### Exercise
Give again, word for word, every line below from the one that has "camera: 65 degrees right, 5 degrees down" through the one that has "(521, 182) = (563, 399): none", both included, and no others.

### Task material
• • • • •

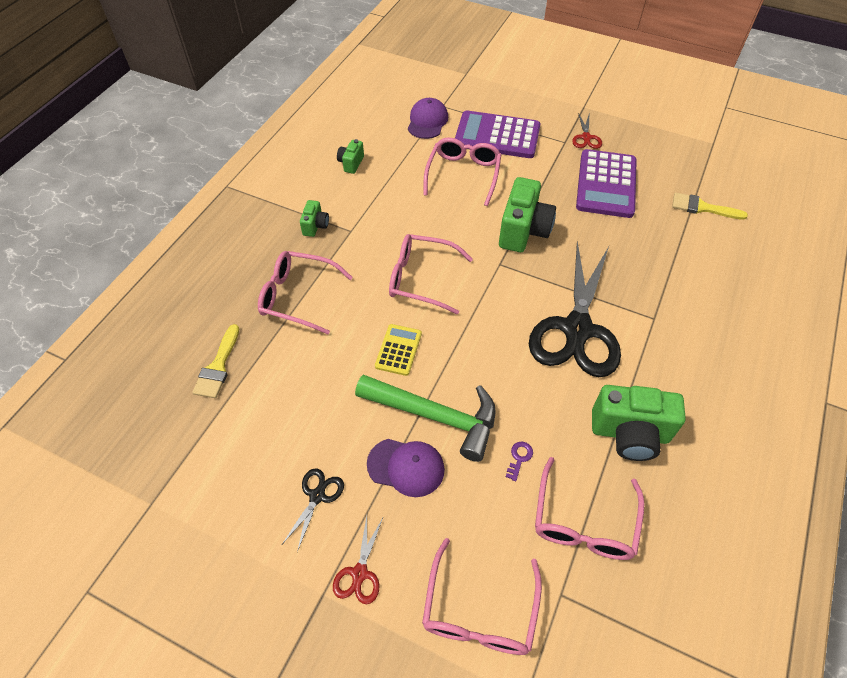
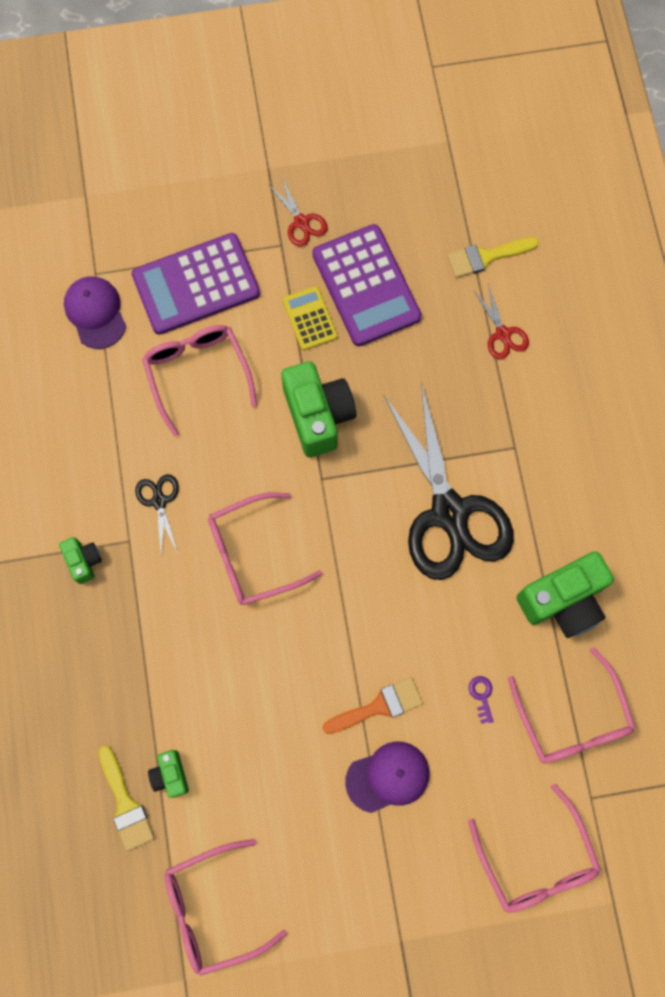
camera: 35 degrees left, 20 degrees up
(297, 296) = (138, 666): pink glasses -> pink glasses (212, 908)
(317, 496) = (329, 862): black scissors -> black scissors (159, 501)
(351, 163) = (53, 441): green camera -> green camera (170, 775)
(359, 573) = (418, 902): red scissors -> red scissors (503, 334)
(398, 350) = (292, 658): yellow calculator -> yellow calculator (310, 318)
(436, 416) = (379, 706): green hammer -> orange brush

• • • • •

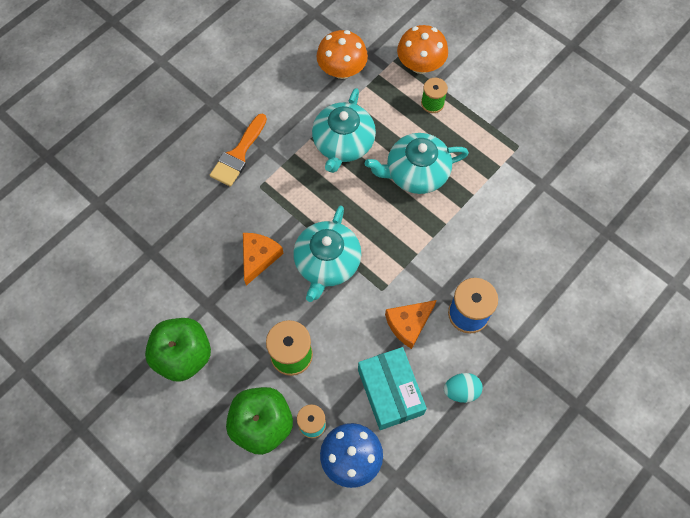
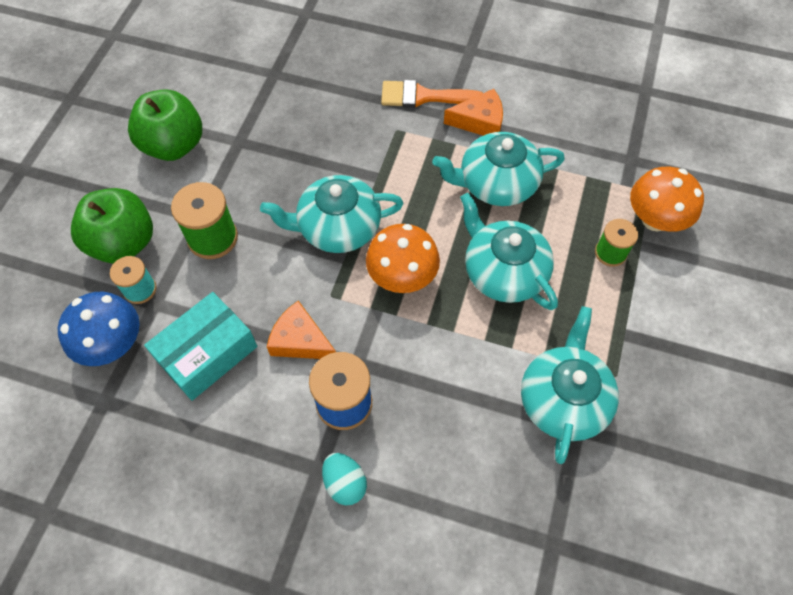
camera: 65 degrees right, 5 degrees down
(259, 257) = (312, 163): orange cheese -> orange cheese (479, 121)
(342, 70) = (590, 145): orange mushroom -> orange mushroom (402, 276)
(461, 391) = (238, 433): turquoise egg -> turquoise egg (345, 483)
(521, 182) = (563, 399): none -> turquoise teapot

• • • • •

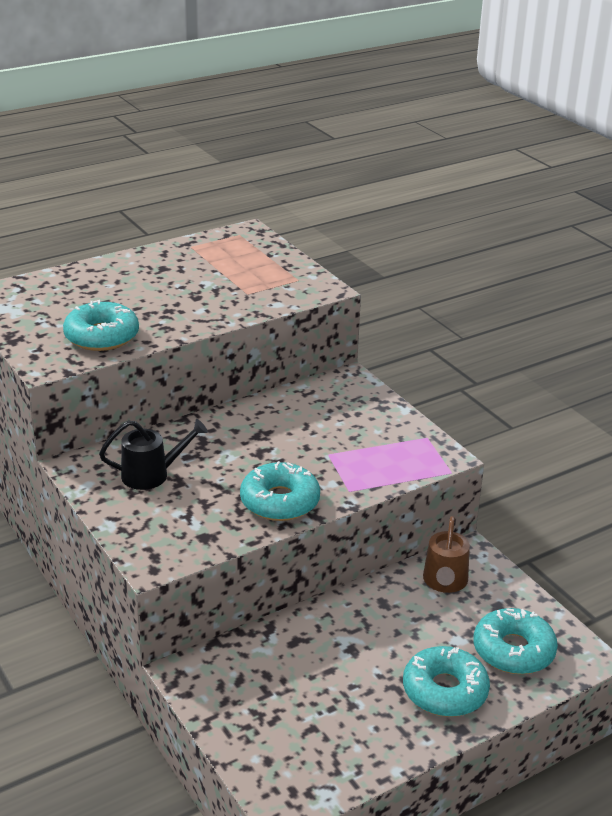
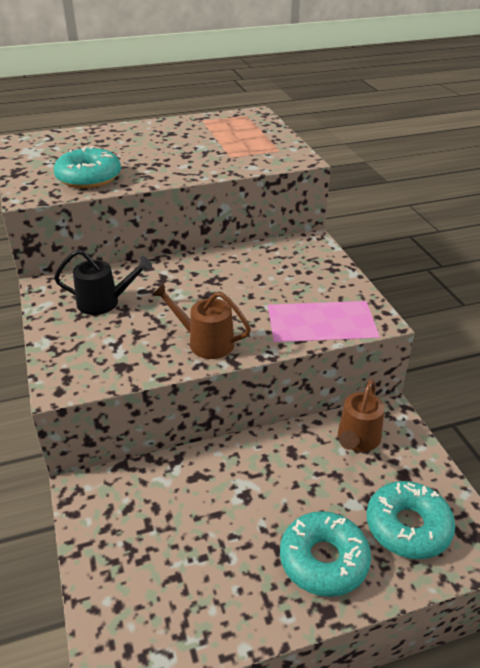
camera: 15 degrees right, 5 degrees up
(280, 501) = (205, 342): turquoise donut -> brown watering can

• • • • •

### Reply
camera: 65 degrees right, 5 degrees down
(259, 257) = (312, 163): orange cheese -> orange cheese (479, 121)
(342, 70) = (590, 145): orange mushroom -> orange mushroom (402, 276)
(461, 391) = (238, 433): turquoise egg -> turquoise egg (345, 483)
(521, 182) = (563, 399): none -> turquoise teapot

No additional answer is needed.